───── Entries shown ─────

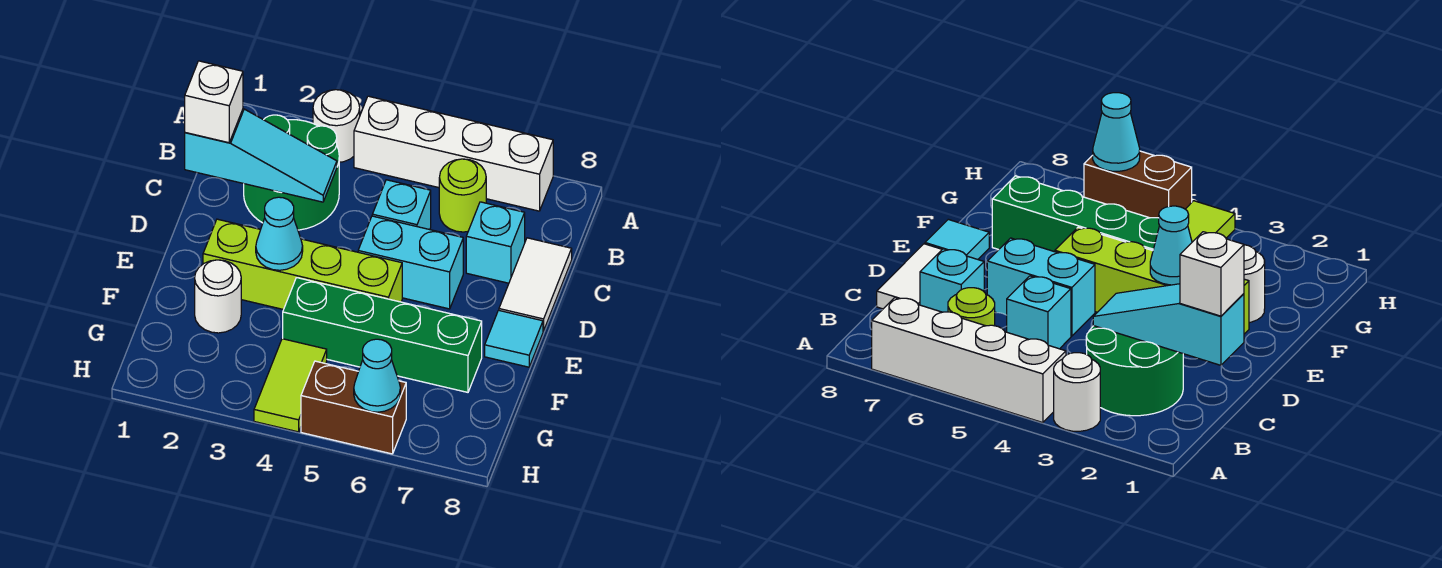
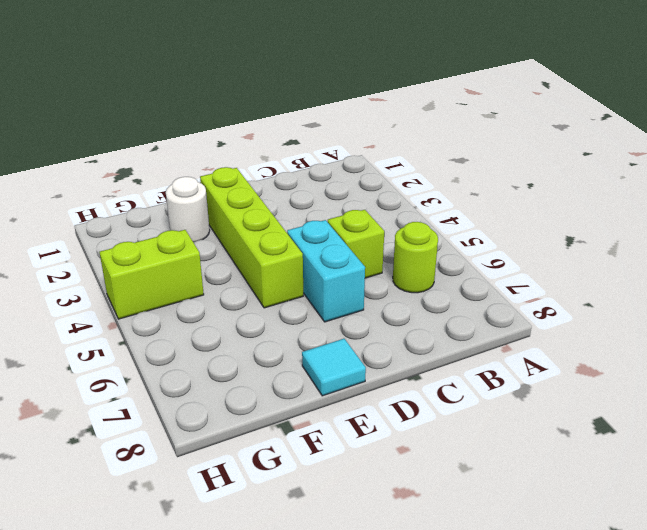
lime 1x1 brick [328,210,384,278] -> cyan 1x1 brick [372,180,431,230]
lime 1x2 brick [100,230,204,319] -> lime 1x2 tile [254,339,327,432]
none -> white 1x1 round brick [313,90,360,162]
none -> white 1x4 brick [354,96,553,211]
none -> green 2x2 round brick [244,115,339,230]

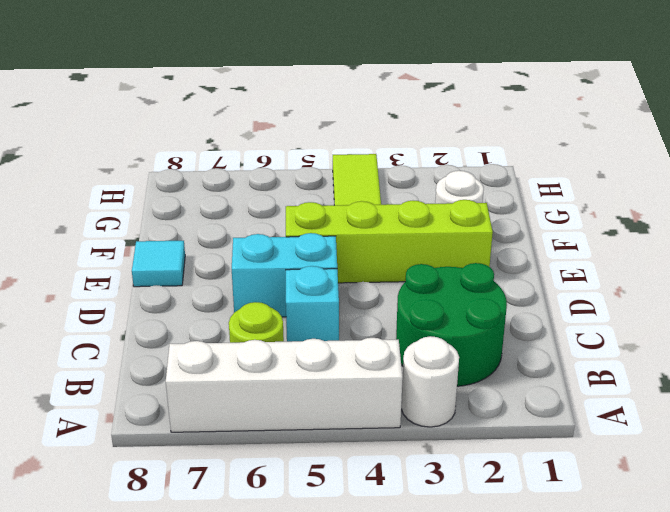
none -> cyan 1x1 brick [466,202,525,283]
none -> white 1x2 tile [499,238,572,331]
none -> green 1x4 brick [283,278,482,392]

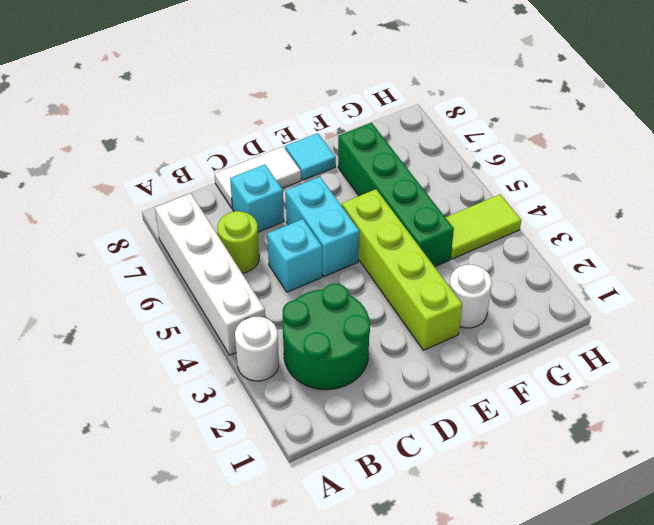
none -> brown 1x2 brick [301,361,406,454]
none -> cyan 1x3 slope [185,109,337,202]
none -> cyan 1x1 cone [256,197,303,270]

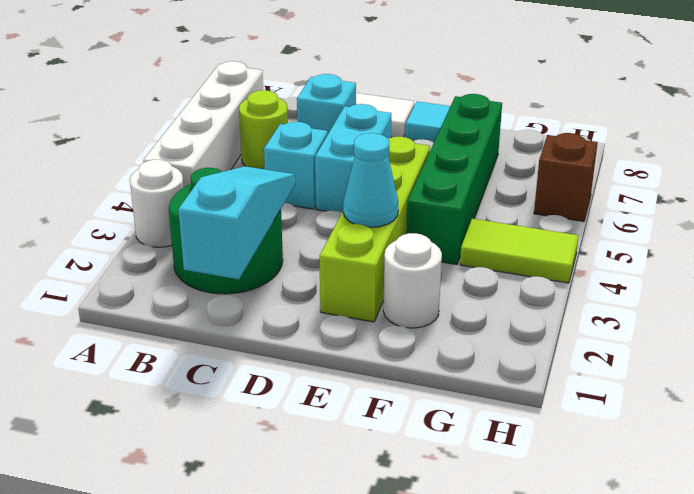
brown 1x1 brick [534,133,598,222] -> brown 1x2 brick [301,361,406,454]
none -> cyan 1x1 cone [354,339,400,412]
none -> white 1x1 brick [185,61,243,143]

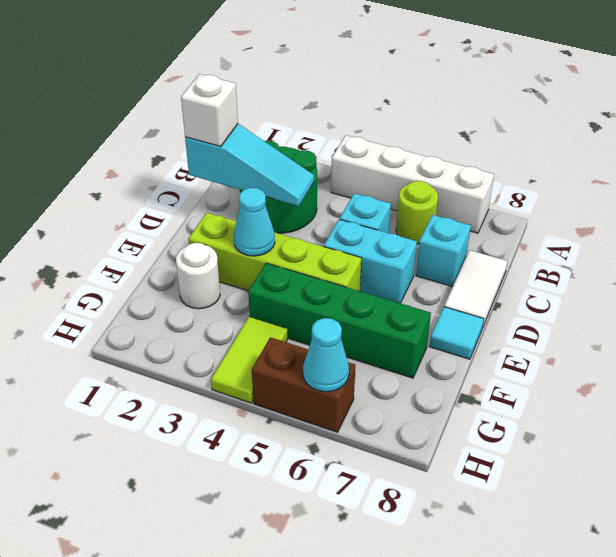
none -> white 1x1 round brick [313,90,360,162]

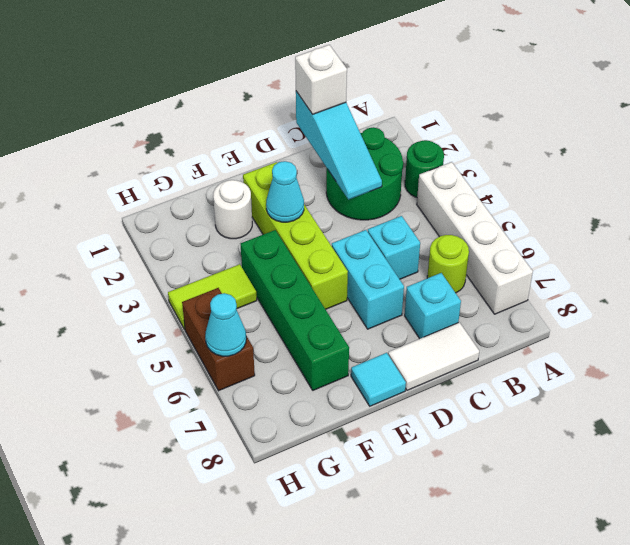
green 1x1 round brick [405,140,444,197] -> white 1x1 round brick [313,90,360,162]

─────

- What the task asks
Wherever the string "brown" appears in the data above, report the whole line.

- Problem solution
none -> brown 1x2 brick [301,361,406,454]
brown 1x1 brick [534,133,598,222] -> brown 1x2 brick [301,361,406,454]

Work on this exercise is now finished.